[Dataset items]

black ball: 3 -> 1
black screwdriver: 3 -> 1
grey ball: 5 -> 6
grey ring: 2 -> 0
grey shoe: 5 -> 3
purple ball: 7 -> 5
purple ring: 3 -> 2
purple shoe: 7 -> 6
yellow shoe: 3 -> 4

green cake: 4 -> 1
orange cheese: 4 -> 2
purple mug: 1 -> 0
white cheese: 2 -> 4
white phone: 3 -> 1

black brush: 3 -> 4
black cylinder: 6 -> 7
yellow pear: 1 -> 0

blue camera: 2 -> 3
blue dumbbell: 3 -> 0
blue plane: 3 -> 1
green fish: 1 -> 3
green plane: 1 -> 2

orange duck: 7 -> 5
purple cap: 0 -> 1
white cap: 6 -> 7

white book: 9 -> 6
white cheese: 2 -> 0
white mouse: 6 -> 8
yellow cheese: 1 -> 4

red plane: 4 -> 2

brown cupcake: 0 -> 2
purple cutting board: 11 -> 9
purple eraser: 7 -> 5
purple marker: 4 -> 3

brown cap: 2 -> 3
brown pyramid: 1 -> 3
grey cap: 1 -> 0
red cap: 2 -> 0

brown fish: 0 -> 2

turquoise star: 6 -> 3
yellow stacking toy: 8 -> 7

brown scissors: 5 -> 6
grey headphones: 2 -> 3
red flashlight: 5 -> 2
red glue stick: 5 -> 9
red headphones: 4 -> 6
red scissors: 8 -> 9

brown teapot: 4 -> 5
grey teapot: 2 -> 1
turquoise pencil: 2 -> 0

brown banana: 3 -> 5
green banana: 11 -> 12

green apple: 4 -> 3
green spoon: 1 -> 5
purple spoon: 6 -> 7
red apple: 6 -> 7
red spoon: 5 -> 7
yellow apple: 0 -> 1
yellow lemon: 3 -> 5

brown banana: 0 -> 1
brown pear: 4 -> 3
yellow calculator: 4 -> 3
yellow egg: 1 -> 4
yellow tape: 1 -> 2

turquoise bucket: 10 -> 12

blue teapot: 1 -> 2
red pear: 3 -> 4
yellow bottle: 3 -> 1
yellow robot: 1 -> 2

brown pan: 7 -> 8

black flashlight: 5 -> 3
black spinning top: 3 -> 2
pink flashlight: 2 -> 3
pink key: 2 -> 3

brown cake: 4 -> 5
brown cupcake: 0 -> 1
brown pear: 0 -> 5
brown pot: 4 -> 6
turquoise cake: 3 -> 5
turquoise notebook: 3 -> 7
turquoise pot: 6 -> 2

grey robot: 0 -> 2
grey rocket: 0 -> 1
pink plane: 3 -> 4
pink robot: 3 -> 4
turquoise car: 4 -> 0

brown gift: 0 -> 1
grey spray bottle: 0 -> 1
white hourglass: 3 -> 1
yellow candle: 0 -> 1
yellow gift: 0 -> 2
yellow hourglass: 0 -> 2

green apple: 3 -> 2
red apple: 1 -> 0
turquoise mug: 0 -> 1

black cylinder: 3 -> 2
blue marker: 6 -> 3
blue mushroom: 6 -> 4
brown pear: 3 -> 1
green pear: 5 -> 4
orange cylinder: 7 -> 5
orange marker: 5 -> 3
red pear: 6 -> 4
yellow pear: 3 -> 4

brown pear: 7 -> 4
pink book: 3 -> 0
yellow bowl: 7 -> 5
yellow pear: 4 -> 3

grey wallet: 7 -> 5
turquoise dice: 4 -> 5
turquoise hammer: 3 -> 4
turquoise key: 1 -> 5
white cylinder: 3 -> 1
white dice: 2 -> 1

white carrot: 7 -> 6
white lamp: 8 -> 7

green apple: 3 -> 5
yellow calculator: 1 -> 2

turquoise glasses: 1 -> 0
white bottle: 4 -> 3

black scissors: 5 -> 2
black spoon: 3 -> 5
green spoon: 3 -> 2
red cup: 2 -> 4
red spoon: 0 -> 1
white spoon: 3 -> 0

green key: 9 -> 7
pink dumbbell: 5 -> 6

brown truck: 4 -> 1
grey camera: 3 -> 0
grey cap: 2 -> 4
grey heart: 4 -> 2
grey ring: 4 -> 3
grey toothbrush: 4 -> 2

■ TASK STATEMENT ■
All lines from the one containing "brown truck: 4 -> 1" through the final line of the records above are to be set down exactly, and no other line is to appear.

■ SOLUTION TO THE EXERCISE ■
brown truck: 4 -> 1
grey camera: 3 -> 0
grey cap: 2 -> 4
grey heart: 4 -> 2
grey ring: 4 -> 3
grey toothbrush: 4 -> 2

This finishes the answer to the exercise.